ASSIGNED TASK - Each line of the listing where "button" appears should be reported.
*** Opening TASK MATERIAL ***
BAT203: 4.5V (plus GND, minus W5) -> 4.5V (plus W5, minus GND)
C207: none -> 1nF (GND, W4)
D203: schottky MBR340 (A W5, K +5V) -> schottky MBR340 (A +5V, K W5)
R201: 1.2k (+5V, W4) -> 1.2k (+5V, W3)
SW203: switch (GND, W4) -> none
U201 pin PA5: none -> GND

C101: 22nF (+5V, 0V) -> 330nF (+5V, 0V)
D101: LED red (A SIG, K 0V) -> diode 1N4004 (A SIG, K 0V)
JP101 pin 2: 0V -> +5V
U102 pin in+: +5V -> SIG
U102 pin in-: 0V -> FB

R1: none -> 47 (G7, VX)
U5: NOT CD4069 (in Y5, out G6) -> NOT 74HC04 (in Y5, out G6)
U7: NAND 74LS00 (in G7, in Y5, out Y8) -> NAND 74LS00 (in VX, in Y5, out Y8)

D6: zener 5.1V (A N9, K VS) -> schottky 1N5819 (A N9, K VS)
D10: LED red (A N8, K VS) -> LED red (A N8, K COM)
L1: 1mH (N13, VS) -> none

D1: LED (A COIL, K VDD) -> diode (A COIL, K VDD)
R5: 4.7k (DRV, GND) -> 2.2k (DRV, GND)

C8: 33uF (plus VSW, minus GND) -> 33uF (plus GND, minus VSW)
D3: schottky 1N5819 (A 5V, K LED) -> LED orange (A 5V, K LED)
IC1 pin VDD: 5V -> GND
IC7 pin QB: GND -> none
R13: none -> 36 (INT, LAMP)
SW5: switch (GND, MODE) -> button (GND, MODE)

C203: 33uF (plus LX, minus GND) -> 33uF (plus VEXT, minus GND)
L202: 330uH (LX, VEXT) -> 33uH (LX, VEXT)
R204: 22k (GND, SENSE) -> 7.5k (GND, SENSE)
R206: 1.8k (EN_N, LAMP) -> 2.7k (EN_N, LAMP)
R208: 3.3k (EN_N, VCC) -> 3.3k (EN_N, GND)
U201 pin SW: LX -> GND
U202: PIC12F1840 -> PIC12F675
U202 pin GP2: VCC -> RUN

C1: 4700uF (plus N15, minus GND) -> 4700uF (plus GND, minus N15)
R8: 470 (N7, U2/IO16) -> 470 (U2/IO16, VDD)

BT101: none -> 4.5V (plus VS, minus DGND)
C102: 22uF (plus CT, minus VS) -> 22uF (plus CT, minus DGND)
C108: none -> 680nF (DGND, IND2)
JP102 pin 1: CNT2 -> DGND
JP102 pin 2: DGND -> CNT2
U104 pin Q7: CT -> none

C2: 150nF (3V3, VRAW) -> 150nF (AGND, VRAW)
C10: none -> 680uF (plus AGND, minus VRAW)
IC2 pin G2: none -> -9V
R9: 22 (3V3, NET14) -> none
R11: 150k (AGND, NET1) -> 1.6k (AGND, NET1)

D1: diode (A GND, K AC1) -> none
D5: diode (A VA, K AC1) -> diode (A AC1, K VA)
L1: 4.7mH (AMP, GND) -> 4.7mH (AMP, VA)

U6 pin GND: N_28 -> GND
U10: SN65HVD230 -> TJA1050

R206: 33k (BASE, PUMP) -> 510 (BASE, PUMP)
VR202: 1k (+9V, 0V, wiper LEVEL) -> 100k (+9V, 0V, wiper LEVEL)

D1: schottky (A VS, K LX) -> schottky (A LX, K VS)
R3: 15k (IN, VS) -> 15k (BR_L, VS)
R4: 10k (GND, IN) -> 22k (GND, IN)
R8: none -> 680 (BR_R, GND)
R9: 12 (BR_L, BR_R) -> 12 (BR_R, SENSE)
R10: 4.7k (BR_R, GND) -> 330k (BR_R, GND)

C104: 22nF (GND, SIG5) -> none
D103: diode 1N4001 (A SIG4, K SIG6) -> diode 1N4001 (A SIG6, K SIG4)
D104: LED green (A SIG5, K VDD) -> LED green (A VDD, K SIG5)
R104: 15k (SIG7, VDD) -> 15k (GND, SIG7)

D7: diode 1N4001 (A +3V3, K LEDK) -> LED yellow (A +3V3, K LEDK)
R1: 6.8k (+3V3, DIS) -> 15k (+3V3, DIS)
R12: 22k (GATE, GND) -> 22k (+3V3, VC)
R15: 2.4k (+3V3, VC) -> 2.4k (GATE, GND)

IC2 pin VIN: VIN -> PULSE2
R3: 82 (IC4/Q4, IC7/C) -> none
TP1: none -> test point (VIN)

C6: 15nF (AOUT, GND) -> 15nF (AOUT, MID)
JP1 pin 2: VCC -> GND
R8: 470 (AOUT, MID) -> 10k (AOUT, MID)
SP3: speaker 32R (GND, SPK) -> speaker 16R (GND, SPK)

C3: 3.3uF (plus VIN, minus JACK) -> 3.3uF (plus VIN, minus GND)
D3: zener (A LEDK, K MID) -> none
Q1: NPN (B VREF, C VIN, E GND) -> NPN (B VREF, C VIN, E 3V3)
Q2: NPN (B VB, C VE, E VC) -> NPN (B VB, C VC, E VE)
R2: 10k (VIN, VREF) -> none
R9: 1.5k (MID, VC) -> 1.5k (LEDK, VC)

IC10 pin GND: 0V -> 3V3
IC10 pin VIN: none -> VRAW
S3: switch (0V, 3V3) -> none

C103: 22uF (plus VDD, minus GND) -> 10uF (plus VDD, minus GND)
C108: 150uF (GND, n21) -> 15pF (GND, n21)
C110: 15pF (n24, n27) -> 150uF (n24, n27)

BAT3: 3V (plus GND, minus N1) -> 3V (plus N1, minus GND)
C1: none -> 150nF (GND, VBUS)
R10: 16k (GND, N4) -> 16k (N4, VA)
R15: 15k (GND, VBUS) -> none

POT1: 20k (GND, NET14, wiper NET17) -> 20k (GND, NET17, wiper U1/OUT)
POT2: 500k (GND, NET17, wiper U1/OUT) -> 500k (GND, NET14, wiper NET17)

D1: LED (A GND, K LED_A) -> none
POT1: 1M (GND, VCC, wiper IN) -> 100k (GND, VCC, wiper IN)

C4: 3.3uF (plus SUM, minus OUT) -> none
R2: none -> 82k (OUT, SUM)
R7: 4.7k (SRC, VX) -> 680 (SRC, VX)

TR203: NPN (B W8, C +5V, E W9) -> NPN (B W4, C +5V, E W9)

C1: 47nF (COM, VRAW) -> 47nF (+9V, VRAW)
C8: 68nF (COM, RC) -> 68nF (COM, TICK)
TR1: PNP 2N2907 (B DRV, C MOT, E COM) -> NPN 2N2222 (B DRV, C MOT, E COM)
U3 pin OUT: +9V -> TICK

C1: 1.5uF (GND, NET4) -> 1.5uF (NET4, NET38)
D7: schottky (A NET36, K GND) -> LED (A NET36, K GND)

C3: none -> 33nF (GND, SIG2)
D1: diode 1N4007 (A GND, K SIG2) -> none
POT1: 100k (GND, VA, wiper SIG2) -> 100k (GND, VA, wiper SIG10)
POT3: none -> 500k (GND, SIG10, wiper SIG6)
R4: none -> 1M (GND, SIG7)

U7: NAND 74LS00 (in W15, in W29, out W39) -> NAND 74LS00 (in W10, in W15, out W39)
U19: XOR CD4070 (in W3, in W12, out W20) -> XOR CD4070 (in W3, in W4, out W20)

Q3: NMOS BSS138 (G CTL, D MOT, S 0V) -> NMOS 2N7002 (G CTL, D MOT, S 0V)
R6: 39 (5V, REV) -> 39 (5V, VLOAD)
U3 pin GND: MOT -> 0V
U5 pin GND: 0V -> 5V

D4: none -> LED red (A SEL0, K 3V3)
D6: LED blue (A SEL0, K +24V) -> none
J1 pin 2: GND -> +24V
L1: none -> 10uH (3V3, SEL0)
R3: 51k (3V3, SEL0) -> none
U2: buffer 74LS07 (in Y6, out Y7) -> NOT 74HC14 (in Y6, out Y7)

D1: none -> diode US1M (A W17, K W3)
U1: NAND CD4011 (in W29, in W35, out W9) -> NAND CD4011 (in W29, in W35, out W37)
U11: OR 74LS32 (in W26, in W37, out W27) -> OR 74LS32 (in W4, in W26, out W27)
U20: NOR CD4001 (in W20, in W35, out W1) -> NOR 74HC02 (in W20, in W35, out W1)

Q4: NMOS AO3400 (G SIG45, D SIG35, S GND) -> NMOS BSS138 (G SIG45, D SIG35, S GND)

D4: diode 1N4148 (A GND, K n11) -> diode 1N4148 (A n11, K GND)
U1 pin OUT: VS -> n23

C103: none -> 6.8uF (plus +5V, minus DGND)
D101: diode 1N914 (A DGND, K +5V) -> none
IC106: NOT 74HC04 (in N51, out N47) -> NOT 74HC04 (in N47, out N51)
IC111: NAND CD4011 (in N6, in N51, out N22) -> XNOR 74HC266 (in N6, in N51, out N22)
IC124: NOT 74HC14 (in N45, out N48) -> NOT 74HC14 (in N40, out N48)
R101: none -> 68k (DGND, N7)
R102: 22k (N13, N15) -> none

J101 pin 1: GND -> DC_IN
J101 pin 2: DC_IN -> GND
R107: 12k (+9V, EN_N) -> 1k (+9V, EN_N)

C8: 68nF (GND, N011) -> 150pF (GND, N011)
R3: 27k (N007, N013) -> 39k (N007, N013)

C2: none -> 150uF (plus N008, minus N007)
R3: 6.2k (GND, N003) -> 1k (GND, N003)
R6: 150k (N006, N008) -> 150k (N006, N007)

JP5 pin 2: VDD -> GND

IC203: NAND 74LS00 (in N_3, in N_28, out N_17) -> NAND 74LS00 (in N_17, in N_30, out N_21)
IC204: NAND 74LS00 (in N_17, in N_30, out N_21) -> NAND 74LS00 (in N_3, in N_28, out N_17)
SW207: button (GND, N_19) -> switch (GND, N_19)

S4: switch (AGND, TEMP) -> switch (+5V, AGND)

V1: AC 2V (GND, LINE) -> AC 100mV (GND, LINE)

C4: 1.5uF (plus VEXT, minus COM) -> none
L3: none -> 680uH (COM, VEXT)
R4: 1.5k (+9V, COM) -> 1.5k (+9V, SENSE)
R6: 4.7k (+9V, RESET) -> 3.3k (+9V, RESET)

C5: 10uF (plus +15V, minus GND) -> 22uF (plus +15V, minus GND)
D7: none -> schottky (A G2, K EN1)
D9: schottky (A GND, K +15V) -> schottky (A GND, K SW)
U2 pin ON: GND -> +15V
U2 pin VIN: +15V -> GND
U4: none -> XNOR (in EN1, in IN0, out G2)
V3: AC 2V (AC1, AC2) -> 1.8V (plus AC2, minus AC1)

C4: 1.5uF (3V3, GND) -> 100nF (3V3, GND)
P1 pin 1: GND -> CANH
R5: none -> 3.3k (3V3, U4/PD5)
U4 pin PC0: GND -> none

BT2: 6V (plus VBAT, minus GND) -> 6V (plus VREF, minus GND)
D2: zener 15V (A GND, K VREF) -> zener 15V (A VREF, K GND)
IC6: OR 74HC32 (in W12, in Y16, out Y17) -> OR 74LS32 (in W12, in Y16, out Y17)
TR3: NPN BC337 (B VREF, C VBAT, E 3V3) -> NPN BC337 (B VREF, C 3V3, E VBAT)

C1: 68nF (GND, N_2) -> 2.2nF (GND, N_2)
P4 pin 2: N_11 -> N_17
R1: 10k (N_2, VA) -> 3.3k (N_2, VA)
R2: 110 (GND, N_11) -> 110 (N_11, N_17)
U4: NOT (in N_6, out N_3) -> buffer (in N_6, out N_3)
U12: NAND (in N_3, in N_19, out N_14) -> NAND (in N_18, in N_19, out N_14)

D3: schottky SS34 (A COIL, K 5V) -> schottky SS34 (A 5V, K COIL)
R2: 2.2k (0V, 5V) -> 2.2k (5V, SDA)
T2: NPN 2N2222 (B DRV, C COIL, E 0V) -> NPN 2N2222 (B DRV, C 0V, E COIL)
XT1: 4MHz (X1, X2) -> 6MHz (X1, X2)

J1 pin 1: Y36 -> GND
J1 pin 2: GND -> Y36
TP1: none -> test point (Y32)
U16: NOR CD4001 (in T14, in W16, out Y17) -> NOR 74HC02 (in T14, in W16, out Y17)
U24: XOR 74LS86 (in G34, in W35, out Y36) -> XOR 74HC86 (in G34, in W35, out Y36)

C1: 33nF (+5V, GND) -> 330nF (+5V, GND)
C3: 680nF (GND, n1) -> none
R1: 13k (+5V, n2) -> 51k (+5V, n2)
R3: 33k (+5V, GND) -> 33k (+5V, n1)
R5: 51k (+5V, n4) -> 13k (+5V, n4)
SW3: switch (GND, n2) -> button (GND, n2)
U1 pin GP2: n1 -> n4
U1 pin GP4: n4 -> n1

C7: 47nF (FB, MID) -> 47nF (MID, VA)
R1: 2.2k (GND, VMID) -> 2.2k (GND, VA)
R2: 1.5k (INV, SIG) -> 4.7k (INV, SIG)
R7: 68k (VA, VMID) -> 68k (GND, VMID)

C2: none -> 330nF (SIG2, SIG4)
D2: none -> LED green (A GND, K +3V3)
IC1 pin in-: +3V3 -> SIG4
*** Closing TASK MATERIAL ***
RESPONSE TO THIS EXERCISE -
SW5: switch (GND, MODE) -> button (GND, MODE)
SW207: button (GND, N_19) -> switch (GND, N_19)
SW3: switch (GND, n2) -> button (GND, n2)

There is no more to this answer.